The answer is to be the data that follows, transcribed exactly, minus its pictures.

------------------------------------------------

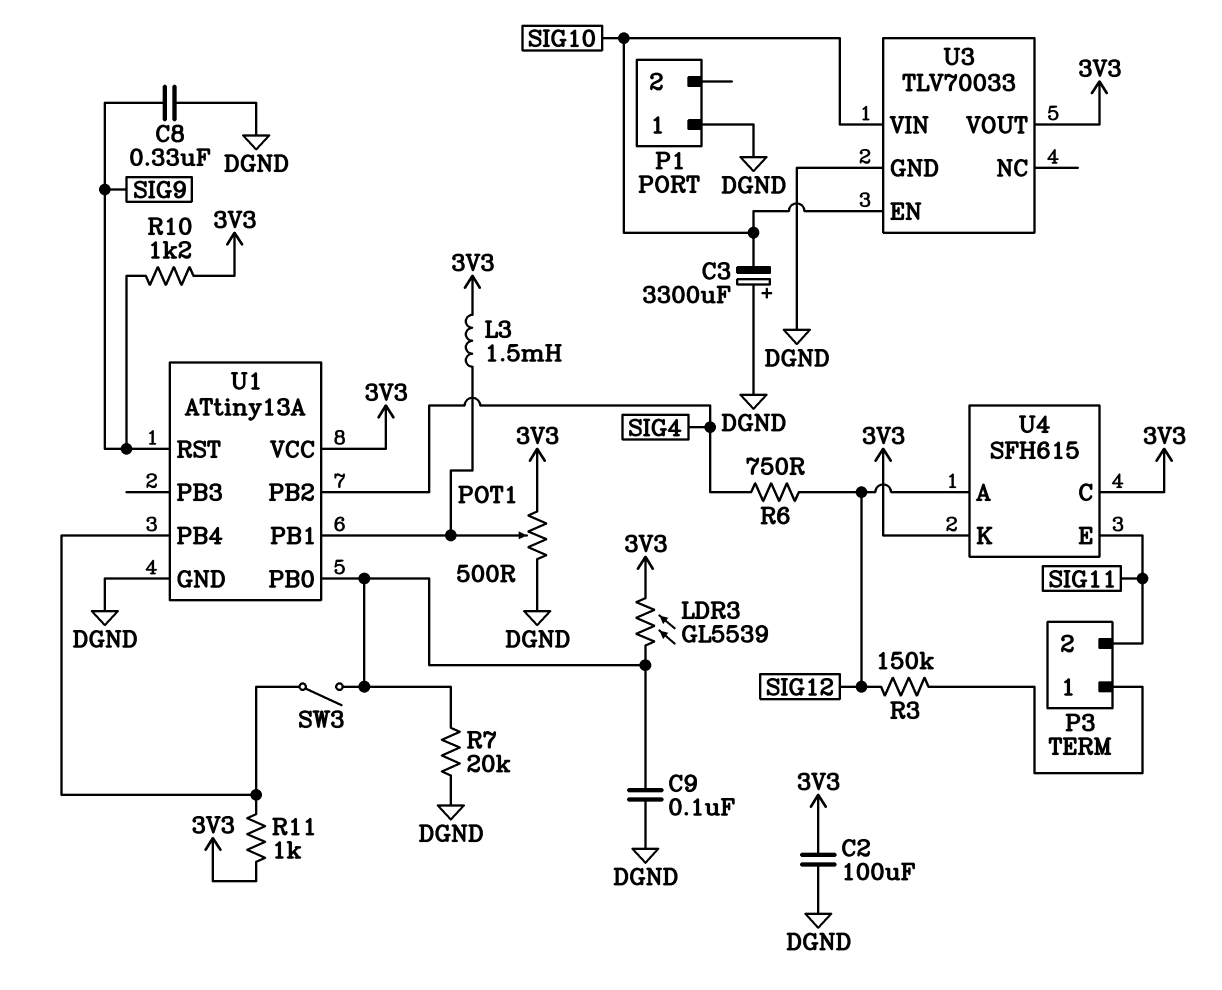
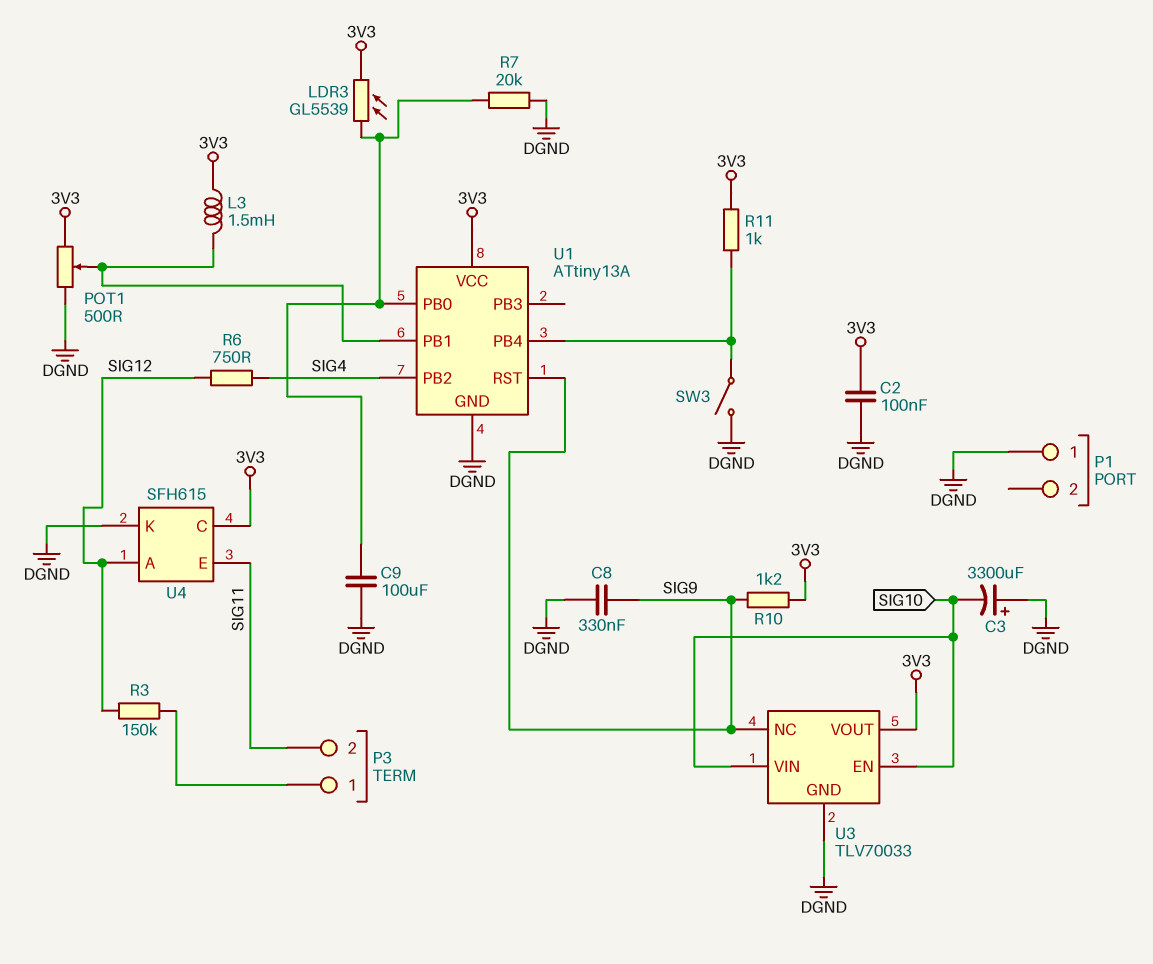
C2: 100uF (3V3, DGND) -> 100nF (3V3, DGND)
C9: 100nF (DGND, U1/PB0) -> 100uF (DGND, U1/PB0)
SW3: switch (U1/PB0, U1/PB4) -> switch (DGND, U1/PB4)
U3 pin NC: none -> SIG9
U4 pin K: 3V3 -> DGND

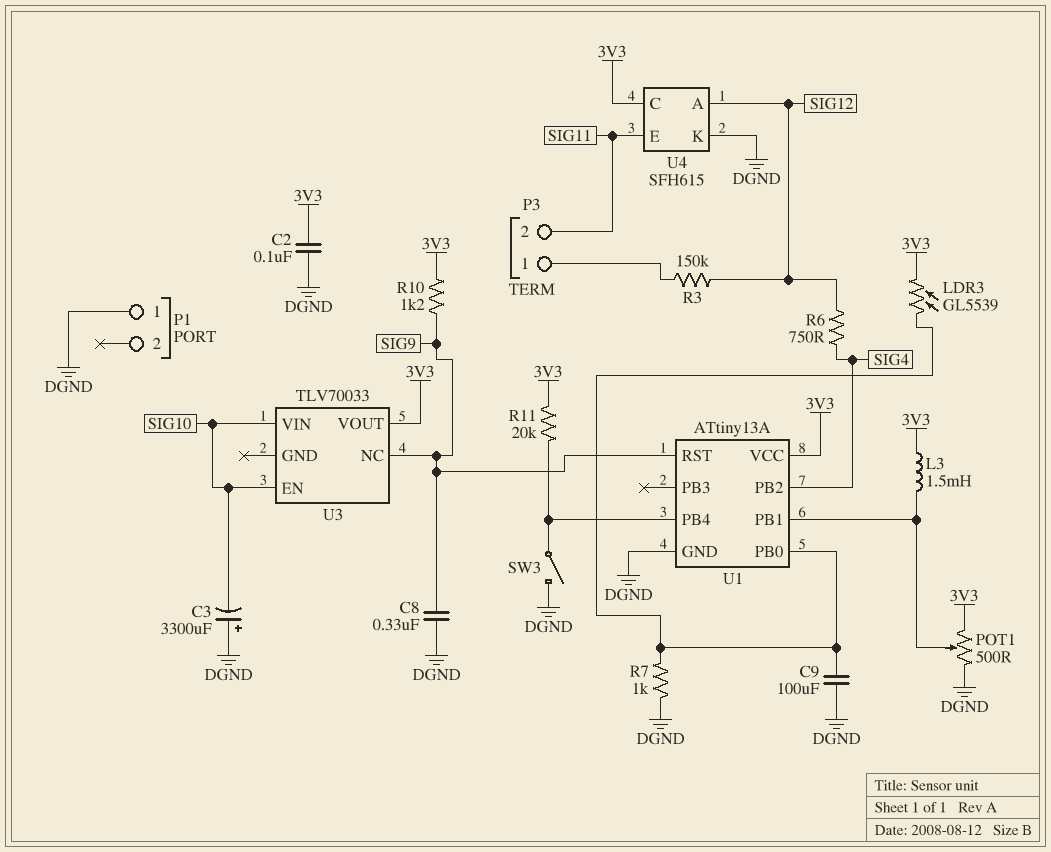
R7: 20k (DGND, U1/PB0) -> 1k (DGND, U1/PB0)
R11: 1k (3V3, U1/PB4) -> 20k (3V3, U1/PB4)
U3 pin GND: DGND -> none

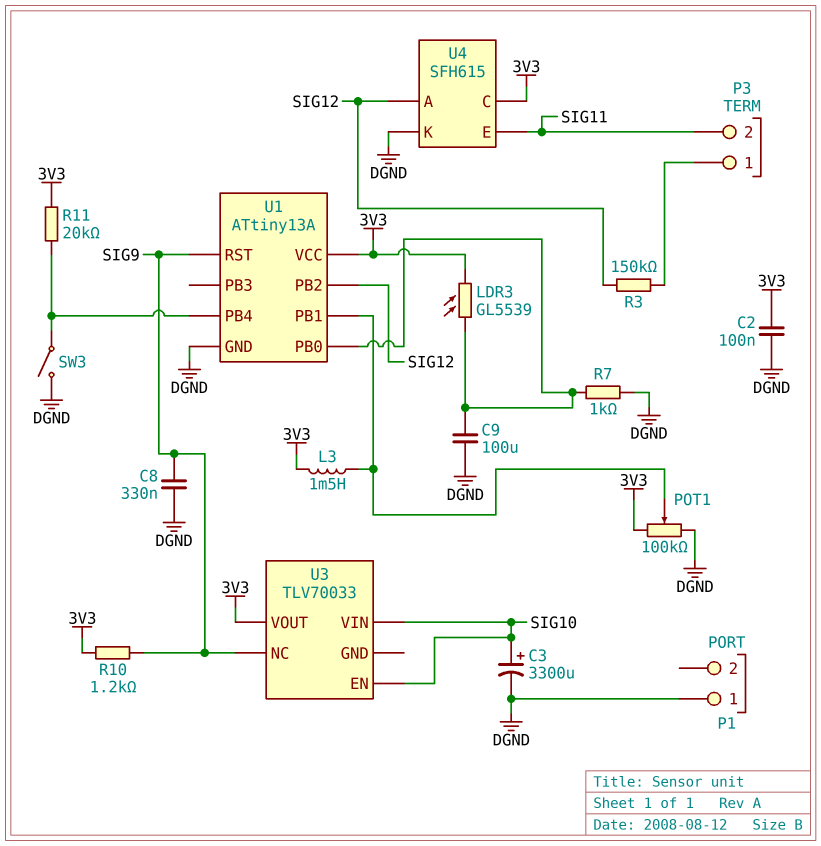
C3: 3300uF (plus DGND, minus SIG10) -> 3300uF (plus SIG10, minus DGND)
POT1: 500 (3V3, DGND, wiper U1/PB1) -> 100k (3V3, DGND, wiper U1/PB1)
R6: 750 (SIG4, SIG12) -> none
U1 pin PB2: SIG4 -> SIG12

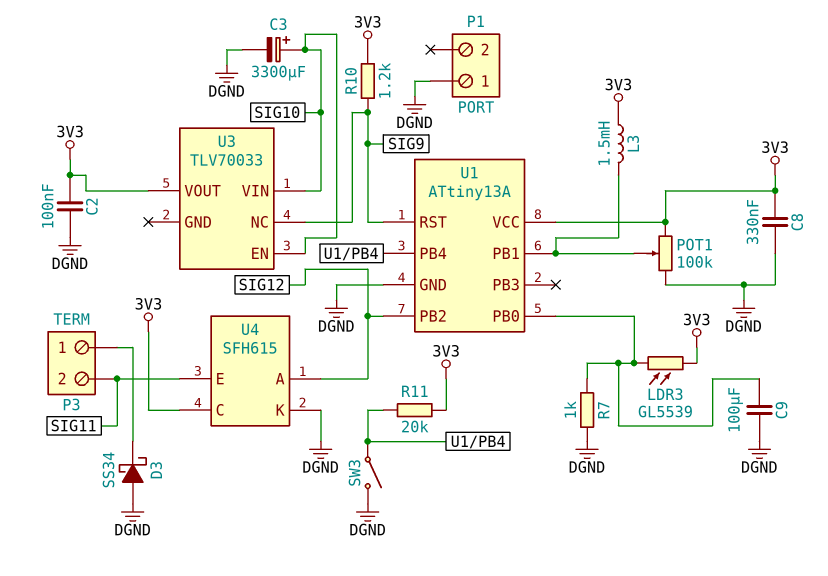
C8: 330nF (DGND, SIG9) -> 330nF (3V3, DGND)
D3: none -> schottky SS34 (A DGND, K P3/1)
R3: 150k (P3/1, SIG12) -> none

------------------------------------------------

◆ **Answer box**
C2: 100uF (3V3, DGND) -> 100nF (3V3, DGND)
C9: 100nF (DGND, U1/PB0) -> 100uF (DGND, U1/PB0)
SW3: switch (U1/PB0, U1/PB4) -> switch (DGND, U1/PB4)
U3 pin NC: none -> SIG9
U4 pin K: 3V3 -> DGND

R7: 20k (DGND, U1/PB0) -> 1k (DGND, U1/PB0)
R11: 1k (3V3, U1/PB4) -> 20k (3V3, U1/PB4)
U3 pin GND: DGND -> none

C3: 3300uF (plus DGND, minus SIG10) -> 3300uF (plus SIG10, minus DGND)
POT1: 500 (3V3, DGND, wiper U1/PB1) -> 100k (3V3, DGND, wiper U1/PB1)
R6: 750 (SIG4, SIG12) -> none
U1 pin PB2: SIG4 -> SIG12

C8: 330nF (DGND, SIG9) -> 330nF (3V3, DGND)
D3: none -> schottky SS34 (A DGND, K P3/1)
R3: 150k (P3/1, SIG12) -> none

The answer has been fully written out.